Exercise: Identify, in the records below, every line where the string "camera" appears, and copy each such line.

Input records:
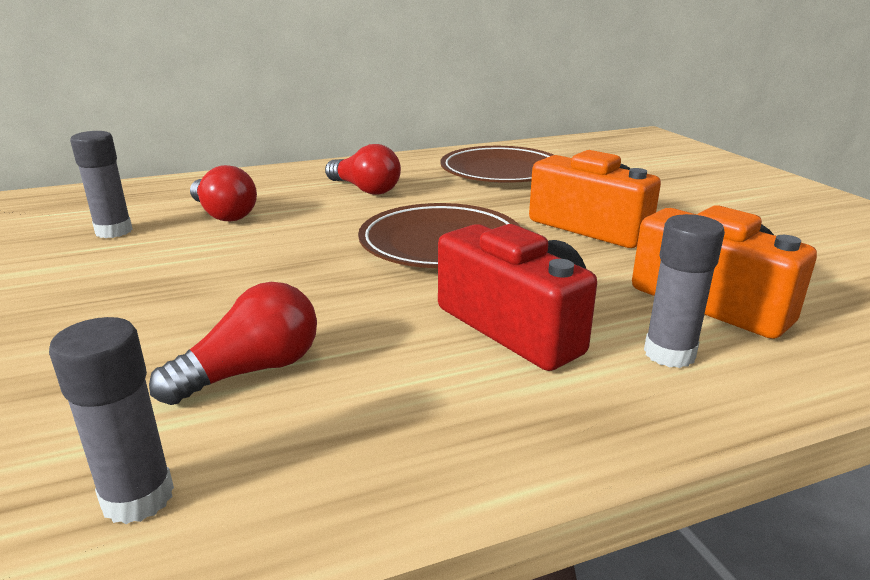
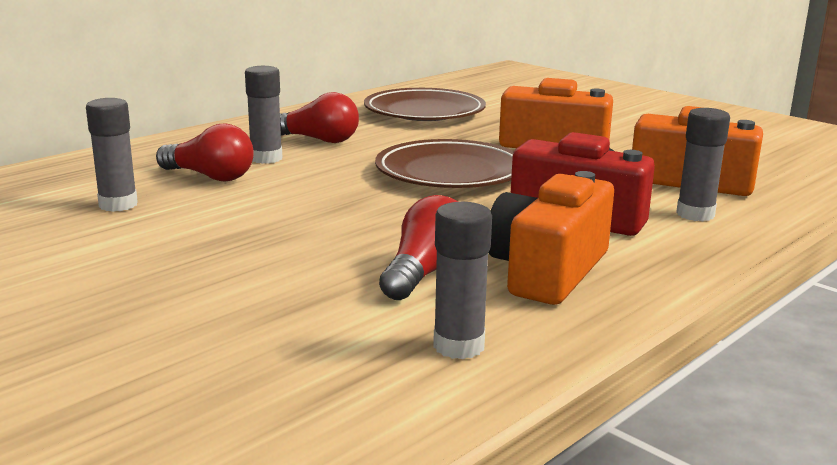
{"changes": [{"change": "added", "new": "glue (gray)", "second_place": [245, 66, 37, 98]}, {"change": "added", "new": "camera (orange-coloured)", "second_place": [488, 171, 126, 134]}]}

...

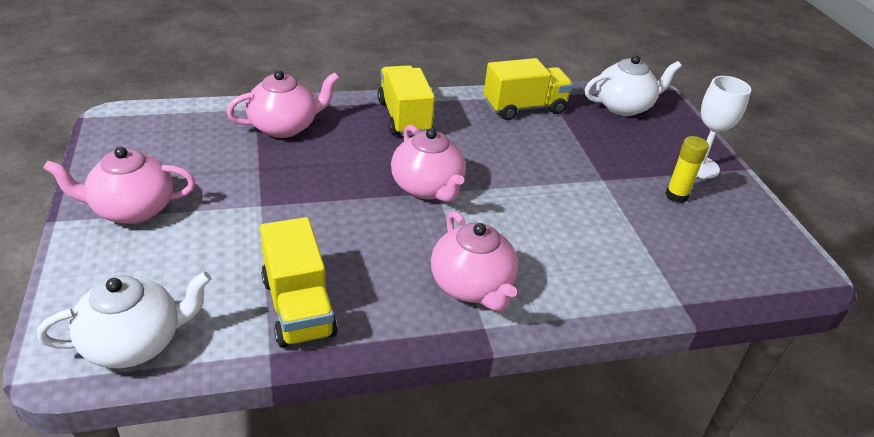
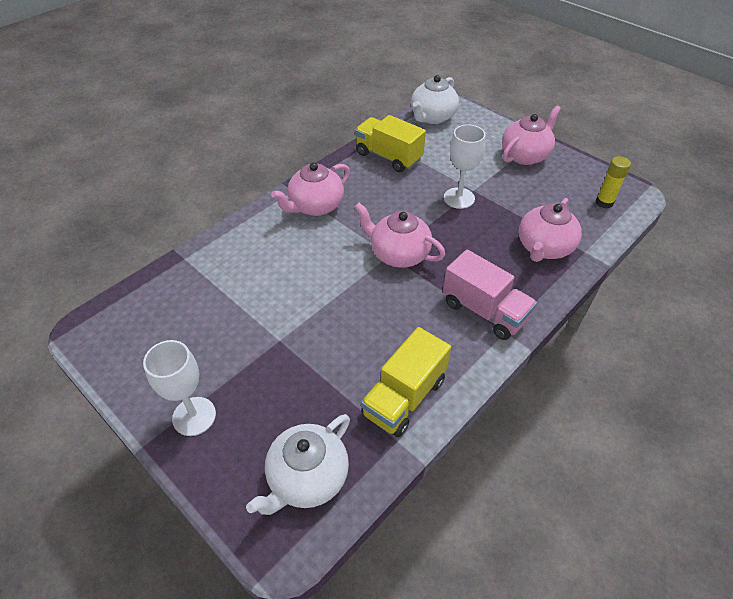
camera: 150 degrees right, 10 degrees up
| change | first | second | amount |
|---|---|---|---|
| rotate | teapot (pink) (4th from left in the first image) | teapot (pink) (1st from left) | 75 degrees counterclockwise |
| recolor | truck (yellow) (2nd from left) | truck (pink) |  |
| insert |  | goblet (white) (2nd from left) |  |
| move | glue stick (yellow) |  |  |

The completed task:
{"changes": [{"change": "added", "new": "glue (gray)", "second_place": [245, 66, 37, 98]}, {"change": "added", "new": "camera (orange-coloured)", "second_place": [488, 171, 126, 134]}]}
camera: 150 degrees right, 10 degrees up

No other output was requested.